Stored data entries →
'''

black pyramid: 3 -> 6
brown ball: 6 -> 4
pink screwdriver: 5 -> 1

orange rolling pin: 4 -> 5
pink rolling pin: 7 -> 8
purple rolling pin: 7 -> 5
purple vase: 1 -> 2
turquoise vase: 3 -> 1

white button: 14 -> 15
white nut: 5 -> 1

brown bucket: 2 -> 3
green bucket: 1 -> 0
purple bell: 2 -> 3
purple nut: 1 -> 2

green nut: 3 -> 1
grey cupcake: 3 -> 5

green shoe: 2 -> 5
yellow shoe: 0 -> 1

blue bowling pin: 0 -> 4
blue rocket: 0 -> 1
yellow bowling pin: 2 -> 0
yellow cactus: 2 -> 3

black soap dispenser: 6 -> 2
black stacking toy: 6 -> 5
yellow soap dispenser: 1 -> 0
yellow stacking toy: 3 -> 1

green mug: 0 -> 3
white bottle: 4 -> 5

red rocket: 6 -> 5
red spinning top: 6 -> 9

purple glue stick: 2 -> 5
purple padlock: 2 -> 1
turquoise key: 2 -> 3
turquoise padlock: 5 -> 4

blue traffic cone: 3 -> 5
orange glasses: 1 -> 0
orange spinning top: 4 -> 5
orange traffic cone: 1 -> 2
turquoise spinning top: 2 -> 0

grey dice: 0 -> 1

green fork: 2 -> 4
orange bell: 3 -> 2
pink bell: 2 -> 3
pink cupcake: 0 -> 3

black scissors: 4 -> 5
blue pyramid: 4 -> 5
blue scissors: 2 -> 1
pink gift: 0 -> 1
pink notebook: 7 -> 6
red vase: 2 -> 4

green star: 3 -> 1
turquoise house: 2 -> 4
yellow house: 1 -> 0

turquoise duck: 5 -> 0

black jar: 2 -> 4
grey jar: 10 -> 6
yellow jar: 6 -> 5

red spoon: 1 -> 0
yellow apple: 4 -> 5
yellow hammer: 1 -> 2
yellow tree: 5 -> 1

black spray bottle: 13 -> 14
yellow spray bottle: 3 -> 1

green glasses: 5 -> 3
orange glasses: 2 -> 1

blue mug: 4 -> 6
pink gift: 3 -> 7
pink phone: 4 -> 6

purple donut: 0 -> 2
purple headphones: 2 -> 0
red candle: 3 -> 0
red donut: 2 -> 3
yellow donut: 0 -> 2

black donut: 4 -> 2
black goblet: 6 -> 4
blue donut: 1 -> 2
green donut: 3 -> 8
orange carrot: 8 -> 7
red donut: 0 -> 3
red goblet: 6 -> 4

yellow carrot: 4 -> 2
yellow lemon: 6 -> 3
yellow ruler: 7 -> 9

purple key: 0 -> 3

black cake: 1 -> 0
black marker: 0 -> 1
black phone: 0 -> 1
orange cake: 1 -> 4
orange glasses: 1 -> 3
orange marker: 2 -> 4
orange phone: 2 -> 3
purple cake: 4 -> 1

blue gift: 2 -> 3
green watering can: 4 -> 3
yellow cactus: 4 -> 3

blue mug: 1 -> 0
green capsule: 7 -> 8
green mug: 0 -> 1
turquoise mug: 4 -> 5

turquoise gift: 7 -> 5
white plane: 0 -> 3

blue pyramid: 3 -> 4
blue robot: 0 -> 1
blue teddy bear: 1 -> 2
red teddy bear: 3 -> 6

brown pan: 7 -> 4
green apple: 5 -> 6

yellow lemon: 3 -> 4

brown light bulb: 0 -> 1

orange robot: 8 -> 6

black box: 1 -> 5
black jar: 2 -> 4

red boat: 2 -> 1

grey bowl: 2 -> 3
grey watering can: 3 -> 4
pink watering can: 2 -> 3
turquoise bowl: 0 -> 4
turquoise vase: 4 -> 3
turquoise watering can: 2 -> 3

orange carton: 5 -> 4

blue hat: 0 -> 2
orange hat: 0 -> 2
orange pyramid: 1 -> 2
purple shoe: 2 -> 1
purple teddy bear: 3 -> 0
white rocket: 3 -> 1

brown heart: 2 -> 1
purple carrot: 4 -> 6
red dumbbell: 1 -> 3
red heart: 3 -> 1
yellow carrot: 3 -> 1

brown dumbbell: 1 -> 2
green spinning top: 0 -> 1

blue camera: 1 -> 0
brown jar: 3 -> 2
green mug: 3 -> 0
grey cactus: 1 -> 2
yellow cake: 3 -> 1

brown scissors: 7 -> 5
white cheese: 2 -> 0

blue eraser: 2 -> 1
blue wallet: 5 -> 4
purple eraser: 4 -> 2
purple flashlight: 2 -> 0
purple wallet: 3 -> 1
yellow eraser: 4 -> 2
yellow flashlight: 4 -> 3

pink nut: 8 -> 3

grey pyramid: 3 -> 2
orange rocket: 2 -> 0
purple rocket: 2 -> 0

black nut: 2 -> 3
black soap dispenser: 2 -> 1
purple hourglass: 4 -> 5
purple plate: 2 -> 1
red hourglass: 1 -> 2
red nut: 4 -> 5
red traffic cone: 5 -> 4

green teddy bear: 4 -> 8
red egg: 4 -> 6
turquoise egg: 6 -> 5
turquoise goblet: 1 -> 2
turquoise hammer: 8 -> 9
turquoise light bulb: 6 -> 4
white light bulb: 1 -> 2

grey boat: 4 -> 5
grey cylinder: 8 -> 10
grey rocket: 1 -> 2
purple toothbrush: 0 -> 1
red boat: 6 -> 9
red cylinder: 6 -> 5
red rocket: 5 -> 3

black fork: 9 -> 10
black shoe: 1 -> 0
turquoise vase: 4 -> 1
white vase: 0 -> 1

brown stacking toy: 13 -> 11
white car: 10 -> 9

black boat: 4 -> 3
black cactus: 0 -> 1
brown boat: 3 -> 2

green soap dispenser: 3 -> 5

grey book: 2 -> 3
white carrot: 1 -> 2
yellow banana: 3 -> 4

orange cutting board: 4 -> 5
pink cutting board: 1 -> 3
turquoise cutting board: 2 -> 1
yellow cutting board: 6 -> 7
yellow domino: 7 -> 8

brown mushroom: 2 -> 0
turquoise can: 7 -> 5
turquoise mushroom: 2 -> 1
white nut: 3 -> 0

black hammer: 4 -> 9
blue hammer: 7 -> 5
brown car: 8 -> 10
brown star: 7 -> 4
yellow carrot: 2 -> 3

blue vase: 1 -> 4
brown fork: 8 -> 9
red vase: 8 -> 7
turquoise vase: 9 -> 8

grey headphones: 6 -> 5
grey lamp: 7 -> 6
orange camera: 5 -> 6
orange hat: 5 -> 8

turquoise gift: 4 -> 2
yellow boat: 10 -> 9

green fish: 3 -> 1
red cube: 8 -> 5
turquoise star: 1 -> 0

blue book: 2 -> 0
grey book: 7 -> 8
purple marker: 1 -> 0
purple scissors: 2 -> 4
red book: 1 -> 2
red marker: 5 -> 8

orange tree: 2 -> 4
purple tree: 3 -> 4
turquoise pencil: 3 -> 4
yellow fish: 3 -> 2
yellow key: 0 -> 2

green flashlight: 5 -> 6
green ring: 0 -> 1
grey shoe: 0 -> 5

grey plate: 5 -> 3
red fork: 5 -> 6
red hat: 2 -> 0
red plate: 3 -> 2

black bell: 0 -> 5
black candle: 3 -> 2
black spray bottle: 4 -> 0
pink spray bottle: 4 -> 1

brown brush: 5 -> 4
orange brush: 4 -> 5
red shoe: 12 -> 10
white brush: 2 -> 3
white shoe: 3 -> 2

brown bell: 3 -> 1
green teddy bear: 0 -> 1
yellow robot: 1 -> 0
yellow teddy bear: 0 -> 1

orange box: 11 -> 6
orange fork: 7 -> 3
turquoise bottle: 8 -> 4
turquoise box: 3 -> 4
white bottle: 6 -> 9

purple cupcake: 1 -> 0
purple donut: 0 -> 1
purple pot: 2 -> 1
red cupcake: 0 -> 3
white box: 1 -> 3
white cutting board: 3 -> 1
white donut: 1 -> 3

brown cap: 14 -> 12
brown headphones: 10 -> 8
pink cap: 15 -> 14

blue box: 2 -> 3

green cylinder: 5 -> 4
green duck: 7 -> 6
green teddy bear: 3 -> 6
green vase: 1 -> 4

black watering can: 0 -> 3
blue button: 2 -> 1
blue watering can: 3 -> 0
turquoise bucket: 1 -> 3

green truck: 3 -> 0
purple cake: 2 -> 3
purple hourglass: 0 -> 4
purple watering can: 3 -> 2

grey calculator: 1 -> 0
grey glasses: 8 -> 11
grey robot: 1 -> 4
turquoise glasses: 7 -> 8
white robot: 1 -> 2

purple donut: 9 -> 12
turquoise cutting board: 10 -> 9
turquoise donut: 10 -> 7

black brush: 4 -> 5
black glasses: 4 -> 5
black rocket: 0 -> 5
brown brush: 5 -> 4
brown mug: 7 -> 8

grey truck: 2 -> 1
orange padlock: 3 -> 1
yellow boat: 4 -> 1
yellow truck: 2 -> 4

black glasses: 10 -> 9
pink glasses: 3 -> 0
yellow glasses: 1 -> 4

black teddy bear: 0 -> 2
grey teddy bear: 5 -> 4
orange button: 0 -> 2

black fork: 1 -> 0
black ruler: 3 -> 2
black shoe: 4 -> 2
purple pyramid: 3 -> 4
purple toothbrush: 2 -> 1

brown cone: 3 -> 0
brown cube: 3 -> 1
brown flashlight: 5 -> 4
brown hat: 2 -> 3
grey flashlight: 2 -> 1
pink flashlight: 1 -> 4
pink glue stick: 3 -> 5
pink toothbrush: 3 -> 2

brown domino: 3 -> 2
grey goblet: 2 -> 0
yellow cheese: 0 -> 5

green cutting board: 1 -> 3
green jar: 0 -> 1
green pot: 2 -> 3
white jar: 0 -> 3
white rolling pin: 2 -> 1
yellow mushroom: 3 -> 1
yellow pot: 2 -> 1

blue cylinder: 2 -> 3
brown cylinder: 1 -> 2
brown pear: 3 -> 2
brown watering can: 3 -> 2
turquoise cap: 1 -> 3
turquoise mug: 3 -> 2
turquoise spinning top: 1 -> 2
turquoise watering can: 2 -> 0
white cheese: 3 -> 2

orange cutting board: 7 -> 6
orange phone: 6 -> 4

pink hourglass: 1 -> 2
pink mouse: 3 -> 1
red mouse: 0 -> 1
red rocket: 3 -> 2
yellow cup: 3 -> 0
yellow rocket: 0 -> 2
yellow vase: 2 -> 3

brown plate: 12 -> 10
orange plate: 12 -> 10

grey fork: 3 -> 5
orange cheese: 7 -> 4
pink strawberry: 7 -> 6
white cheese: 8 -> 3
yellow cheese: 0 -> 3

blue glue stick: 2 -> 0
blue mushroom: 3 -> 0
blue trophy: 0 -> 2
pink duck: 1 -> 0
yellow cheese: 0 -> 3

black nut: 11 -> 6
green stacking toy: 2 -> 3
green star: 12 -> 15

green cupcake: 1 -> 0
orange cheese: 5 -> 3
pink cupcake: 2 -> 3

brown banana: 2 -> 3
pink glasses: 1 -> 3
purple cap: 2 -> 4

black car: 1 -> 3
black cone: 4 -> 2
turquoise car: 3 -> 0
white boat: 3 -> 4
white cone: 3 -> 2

'''

WHAT TO DO → Give back the opening line of the records above and every line after it, up to and including the one with "yellow soap dispenser: 1 -> 0", unchanged.

OUTPUT FOR THIS EXERCISE →
black pyramid: 3 -> 6
brown ball: 6 -> 4
pink screwdriver: 5 -> 1

orange rolling pin: 4 -> 5
pink rolling pin: 7 -> 8
purple rolling pin: 7 -> 5
purple vase: 1 -> 2
turquoise vase: 3 -> 1

white button: 14 -> 15
white nut: 5 -> 1

brown bucket: 2 -> 3
green bucket: 1 -> 0
purple bell: 2 -> 3
purple nut: 1 -> 2

green nut: 3 -> 1
grey cupcake: 3 -> 5

green shoe: 2 -> 5
yellow shoe: 0 -> 1

blue bowling pin: 0 -> 4
blue rocket: 0 -> 1
yellow bowling pin: 2 -> 0
yellow cactus: 2 -> 3

black soap dispenser: 6 -> 2
black stacking toy: 6 -> 5
yellow soap dispenser: 1 -> 0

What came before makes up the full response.